### Records to use
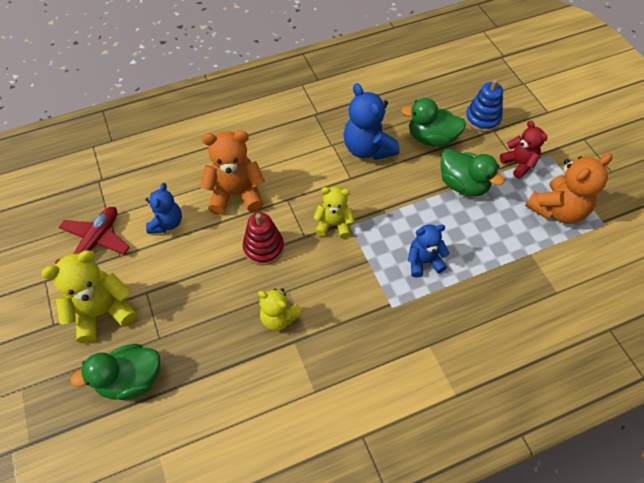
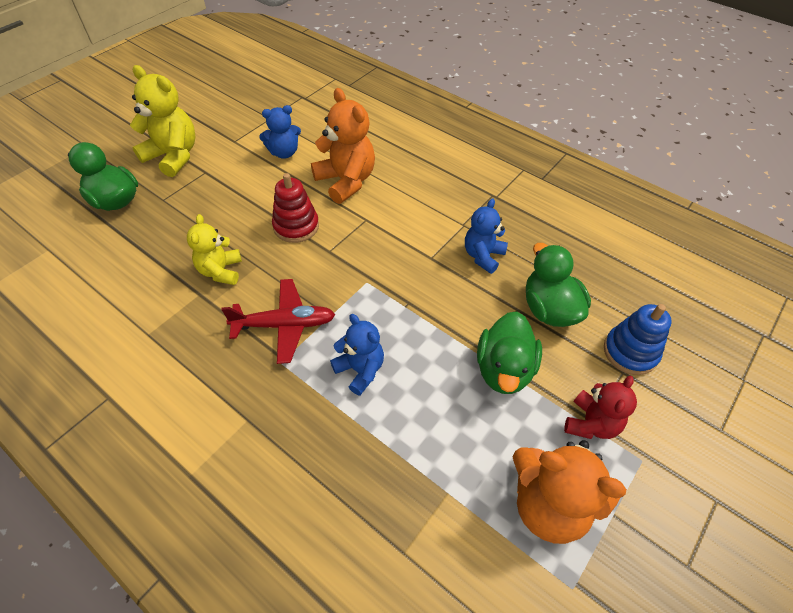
camera: 60 degrees right, 5 degrees down
(95, 242) = (239, 122): red plane -> red plane (285, 325)
(334, 224) = (359, 268): yellow teddy bear -> none
(367, 148) = (483, 256): blue teddy bear -> blue teddy bear, size x0.63

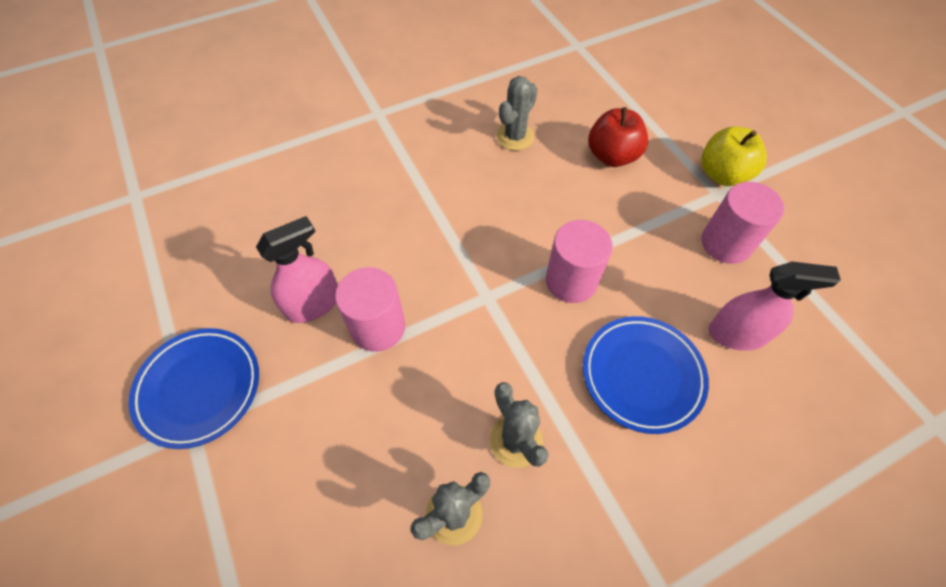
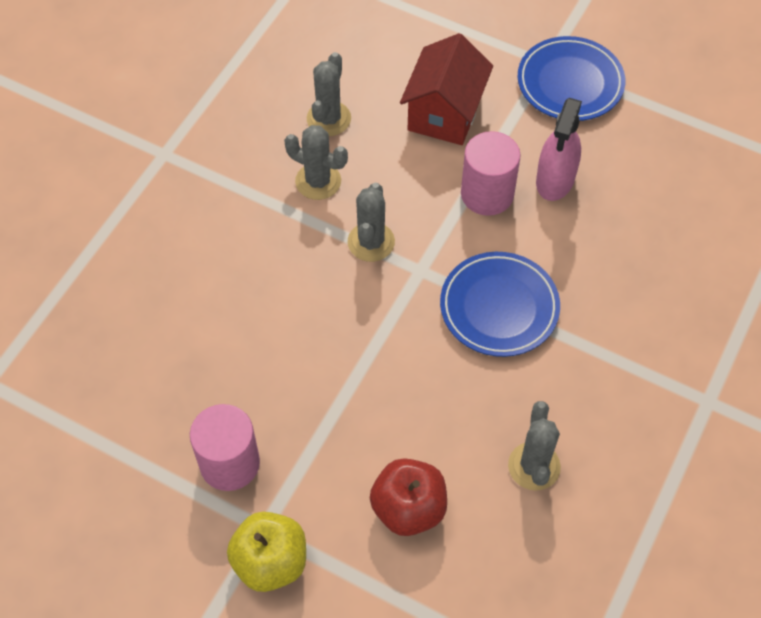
camera: 145 degrees right, 0 degrees up
(337, 437) = (444, 113): none -> red house
(509, 345) = (371, 242): none -> grey cactus
(571, 281) = (357, 329): pink cylinder -> none
(642, 375) = (249, 282): blue plate -> blue plate (499, 307)
(737, 333) = (182, 367): pink spray bottle -> none

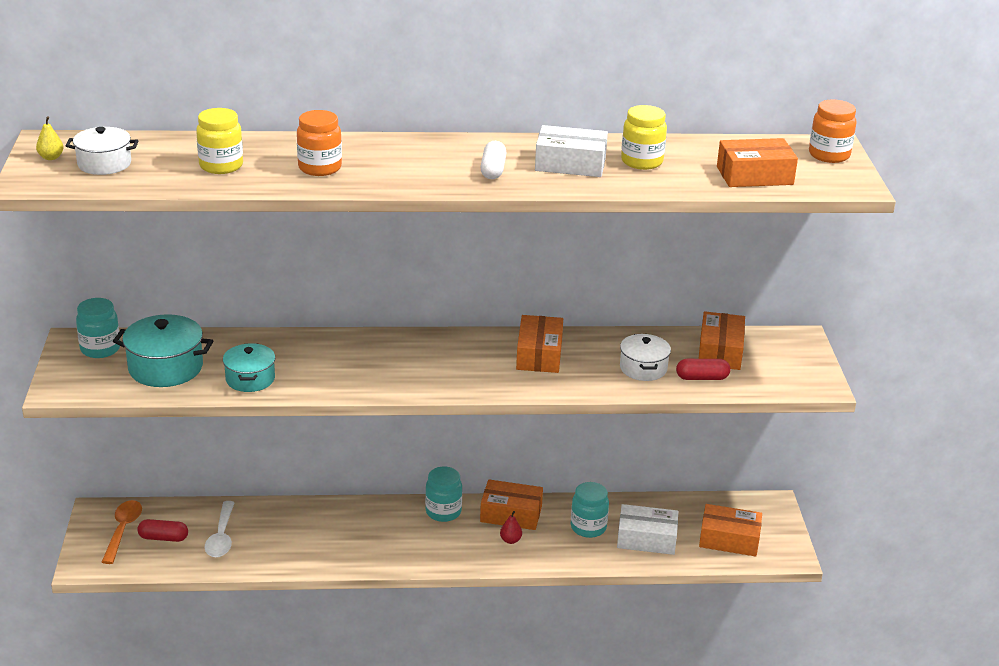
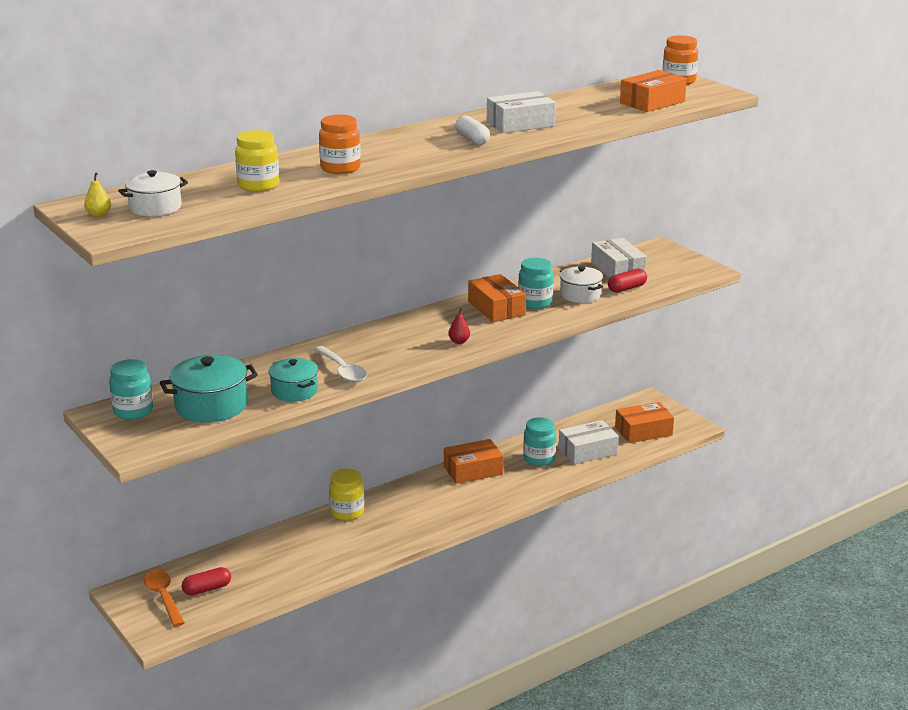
camera: 30 degrees left, 5 degrees down
(221, 537) = (257, 569): white spoon -> white spoon (342, 370)
(443, 512) = (420, 487): turquoise jar -> turquoise jar (535, 303)
(510, 540) = (492, 487): red pear -> red pear (459, 341)
(642, 162) = (566, 111): yellow jar -> yellow jar (347, 512)
(720, 351) = (618, 269): orange box -> white box

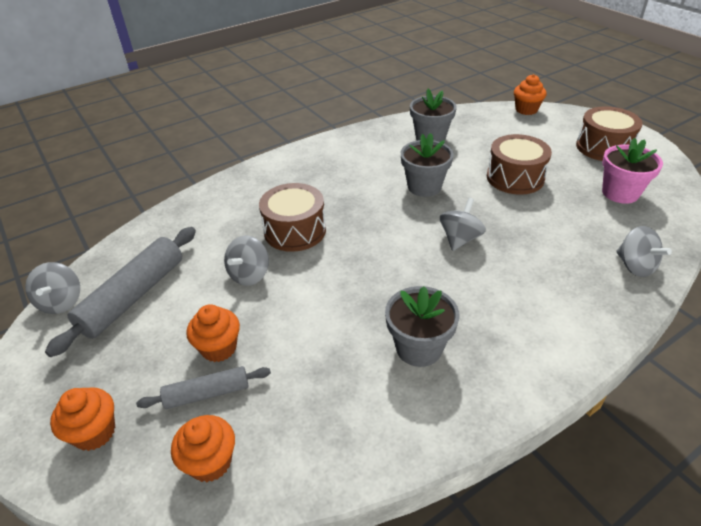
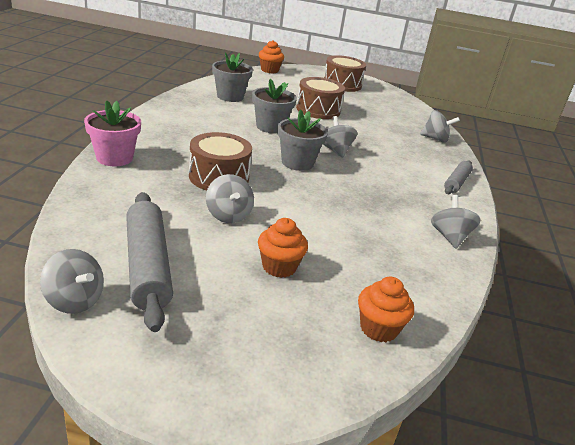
camera: 50 degrees left, 10 degrees down
(95, 432) = (271, 363): orange cupcake -> none
(207, 393) = (315, 295): grey rolling pin -> grey rolling pin (456, 182)
(419, 348) = (397, 213): grey flower pot -> grey flower pot (297, 163)
(440, 409) = (449, 237): none -> grey spinning top
(620, 193) = (382, 106): pink flower pot -> pink flower pot (114, 158)

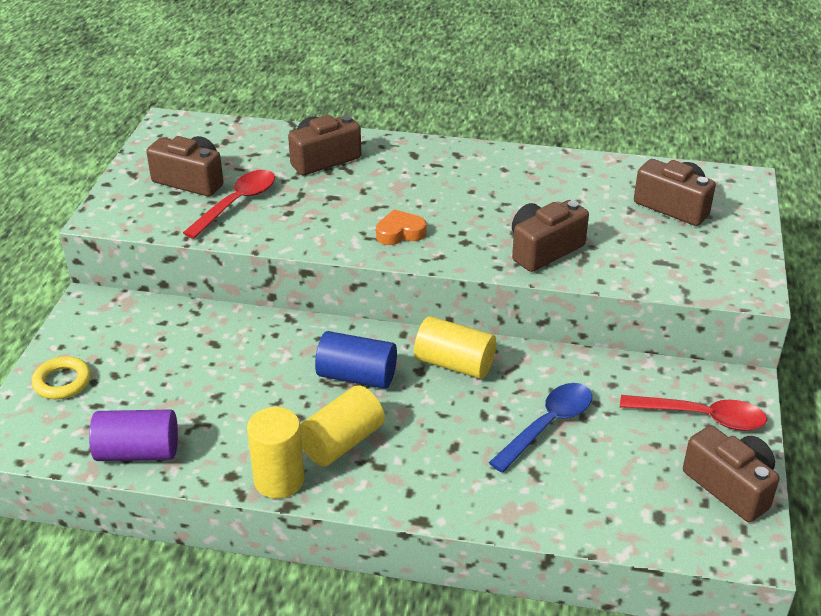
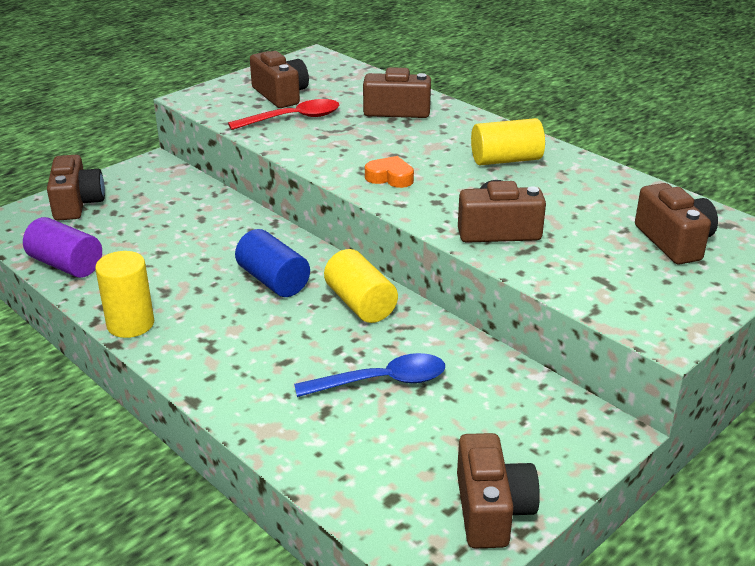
camera: 35 degrees right, 5 degrees down
(62, 382) = (77, 203): yellow ring -> brown camera
(342, 442) = (205, 320): yellow cylinder -> yellow cylinder (506, 160)
(702, 417) = (535, 440): red spoon -> none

### About this task
The line with "(342, 442) = (205, 320): yellow" through the last line of the data: write these out exactly, and no others.

### Exercise result
(342, 442) = (205, 320): yellow cylinder -> yellow cylinder (506, 160)
(702, 417) = (535, 440): red spoon -> none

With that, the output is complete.